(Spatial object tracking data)
"""

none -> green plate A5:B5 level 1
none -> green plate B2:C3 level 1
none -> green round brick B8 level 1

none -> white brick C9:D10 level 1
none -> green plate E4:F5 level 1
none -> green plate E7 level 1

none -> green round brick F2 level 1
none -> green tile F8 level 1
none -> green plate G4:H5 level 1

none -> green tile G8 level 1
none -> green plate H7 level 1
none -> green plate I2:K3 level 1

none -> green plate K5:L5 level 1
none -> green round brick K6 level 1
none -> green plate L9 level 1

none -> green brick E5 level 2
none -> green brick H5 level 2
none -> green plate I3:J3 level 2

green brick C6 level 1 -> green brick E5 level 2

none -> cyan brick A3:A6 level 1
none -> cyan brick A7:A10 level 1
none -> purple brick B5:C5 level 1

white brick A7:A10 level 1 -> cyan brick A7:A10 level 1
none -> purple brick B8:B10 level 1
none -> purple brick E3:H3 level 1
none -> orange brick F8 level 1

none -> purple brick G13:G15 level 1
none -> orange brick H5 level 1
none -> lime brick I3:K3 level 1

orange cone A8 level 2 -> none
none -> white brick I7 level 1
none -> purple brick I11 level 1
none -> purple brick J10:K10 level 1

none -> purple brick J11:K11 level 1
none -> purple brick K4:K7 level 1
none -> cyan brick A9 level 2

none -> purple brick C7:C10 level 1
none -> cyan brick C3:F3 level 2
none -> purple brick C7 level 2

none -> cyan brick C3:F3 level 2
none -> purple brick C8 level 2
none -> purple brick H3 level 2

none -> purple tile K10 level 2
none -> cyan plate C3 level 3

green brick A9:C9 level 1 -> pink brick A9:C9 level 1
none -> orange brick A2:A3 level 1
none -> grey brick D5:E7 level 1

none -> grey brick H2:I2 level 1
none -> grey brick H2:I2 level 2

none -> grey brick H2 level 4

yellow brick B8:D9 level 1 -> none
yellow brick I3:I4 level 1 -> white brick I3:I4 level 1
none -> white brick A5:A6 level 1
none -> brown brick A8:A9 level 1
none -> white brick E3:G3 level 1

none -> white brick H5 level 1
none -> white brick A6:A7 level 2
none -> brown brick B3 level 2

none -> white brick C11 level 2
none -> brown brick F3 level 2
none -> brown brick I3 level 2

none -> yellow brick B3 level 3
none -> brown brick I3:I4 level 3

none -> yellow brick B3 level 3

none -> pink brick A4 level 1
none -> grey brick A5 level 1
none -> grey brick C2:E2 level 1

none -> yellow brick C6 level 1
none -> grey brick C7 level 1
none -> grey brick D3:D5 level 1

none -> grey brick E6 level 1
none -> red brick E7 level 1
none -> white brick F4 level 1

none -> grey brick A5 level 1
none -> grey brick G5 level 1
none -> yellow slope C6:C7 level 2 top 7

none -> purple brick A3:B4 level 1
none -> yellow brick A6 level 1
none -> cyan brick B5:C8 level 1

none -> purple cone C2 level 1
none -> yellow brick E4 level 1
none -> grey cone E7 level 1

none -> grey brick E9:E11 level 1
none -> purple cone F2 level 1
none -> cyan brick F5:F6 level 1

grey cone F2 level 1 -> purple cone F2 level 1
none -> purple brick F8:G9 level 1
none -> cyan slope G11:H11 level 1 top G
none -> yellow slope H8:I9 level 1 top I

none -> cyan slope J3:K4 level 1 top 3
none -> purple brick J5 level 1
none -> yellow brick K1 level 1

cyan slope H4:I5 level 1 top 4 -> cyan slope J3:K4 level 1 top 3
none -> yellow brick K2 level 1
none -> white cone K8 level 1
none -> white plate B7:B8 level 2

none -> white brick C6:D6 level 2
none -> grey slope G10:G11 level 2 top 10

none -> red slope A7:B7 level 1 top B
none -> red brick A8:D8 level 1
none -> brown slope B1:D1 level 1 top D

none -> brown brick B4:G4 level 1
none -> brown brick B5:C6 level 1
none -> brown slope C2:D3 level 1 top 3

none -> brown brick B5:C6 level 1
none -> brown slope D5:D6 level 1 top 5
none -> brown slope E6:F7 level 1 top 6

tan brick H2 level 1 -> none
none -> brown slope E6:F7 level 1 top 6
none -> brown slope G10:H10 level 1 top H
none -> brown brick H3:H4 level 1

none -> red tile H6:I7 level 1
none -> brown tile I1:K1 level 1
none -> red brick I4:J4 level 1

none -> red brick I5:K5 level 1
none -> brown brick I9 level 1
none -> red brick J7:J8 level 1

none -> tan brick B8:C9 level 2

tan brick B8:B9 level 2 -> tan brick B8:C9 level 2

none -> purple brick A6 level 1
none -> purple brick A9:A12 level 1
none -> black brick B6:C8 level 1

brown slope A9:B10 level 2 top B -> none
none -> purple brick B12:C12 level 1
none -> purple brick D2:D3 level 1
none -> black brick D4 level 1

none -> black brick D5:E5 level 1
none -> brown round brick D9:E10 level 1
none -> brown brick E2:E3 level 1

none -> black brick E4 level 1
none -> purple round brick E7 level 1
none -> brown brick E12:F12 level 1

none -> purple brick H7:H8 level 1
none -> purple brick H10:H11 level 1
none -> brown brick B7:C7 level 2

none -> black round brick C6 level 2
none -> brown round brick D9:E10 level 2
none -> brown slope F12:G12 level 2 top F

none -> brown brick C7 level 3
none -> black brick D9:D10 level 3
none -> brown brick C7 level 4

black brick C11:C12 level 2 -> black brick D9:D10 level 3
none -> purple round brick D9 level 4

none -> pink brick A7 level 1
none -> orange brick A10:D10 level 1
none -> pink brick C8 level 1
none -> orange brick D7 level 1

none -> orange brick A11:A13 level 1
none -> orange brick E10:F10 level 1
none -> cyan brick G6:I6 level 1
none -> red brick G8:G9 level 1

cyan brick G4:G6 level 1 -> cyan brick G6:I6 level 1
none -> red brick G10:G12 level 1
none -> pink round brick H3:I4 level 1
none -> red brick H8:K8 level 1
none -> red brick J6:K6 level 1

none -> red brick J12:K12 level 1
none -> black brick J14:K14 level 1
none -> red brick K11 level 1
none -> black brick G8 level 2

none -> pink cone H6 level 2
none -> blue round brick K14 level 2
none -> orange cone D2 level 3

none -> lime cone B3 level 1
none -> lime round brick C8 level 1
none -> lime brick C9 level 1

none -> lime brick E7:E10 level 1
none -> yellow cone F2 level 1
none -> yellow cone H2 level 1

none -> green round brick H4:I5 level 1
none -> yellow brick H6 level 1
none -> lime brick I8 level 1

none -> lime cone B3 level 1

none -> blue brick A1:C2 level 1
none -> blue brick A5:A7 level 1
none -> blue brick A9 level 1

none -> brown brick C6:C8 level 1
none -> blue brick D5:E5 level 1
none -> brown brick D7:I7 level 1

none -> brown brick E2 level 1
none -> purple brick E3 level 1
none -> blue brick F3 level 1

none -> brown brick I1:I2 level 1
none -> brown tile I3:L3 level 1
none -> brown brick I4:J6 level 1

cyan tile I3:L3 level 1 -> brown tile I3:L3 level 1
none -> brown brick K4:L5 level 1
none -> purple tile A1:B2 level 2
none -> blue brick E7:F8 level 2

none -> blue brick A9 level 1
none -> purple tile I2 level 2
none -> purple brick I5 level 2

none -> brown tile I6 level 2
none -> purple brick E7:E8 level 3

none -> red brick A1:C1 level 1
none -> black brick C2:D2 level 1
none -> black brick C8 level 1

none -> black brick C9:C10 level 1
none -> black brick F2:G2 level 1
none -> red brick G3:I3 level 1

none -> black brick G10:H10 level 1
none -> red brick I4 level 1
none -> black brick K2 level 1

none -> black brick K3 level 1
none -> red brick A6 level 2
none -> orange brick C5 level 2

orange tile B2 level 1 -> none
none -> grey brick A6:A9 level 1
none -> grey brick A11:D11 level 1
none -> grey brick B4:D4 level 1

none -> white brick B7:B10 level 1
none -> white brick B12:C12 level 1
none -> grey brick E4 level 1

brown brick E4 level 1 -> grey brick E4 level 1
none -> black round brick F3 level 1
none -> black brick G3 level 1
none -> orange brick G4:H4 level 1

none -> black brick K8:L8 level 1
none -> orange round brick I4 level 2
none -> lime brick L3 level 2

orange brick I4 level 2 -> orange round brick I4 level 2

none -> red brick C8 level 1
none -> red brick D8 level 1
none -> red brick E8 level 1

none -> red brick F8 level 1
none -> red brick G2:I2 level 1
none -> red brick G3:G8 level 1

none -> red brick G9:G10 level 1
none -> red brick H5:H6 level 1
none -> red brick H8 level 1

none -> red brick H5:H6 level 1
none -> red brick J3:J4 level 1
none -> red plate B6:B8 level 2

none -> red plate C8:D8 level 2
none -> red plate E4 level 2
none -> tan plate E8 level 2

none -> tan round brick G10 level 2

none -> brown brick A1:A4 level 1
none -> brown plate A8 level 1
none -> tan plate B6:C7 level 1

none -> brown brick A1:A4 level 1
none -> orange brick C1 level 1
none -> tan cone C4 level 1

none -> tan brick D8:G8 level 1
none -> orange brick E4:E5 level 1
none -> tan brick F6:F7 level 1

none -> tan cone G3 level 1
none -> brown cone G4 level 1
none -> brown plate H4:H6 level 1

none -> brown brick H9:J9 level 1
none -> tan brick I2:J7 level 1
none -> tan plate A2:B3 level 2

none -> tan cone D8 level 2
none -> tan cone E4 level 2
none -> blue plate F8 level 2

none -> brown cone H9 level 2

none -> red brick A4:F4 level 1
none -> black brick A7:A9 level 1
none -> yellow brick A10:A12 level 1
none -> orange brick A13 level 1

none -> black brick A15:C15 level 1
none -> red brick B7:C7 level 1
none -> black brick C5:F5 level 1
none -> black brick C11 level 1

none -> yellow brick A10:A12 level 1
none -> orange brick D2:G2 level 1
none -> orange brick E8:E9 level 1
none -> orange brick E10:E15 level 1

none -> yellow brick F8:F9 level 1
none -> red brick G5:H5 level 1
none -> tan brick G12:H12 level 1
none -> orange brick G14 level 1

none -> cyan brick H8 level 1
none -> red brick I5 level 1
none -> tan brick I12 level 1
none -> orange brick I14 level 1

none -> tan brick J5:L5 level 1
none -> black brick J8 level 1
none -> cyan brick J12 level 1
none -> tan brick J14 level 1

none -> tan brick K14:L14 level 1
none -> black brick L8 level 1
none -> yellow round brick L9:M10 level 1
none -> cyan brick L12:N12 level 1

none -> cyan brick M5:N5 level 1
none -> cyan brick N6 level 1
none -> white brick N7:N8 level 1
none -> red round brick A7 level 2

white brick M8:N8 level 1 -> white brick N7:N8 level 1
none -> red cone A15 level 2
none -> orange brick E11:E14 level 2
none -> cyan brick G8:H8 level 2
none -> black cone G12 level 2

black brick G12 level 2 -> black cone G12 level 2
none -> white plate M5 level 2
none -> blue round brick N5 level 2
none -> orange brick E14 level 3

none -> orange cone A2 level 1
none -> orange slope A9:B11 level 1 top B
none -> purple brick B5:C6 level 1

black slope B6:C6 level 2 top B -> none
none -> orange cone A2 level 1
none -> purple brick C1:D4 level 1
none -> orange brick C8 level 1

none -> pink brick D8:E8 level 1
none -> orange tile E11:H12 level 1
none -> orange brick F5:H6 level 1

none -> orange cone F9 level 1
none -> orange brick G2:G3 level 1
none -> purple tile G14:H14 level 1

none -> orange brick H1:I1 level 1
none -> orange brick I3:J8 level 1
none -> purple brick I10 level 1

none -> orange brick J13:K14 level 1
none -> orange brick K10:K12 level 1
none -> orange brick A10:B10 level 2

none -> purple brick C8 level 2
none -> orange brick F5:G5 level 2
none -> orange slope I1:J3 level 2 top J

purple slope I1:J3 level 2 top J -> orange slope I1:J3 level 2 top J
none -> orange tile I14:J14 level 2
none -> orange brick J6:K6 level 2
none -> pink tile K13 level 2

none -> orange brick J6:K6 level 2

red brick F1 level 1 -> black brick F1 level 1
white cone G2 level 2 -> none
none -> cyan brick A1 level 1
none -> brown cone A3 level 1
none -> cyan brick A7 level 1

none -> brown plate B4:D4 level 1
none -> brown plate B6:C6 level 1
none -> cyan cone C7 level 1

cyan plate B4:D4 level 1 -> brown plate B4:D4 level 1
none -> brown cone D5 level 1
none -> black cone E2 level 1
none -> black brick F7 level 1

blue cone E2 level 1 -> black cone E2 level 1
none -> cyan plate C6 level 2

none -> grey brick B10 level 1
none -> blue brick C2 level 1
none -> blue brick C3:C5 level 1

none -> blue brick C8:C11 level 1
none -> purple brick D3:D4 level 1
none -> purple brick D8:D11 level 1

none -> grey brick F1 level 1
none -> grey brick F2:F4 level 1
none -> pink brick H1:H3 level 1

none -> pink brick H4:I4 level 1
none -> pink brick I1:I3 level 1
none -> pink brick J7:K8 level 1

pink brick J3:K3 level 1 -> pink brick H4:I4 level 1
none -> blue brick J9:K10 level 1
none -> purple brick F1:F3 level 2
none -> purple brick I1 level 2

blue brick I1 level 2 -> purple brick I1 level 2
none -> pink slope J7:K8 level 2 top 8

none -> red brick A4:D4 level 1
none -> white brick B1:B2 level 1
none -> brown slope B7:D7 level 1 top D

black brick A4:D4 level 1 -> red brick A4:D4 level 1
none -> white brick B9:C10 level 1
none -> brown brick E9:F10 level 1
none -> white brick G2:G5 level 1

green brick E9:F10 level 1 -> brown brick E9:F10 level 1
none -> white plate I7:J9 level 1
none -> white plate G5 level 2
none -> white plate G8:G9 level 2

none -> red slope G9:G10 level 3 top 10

"""

**Your instructions:** What is needed is the count of lines in the records that include the word "lime", with no other text.

**Exercise output:** 8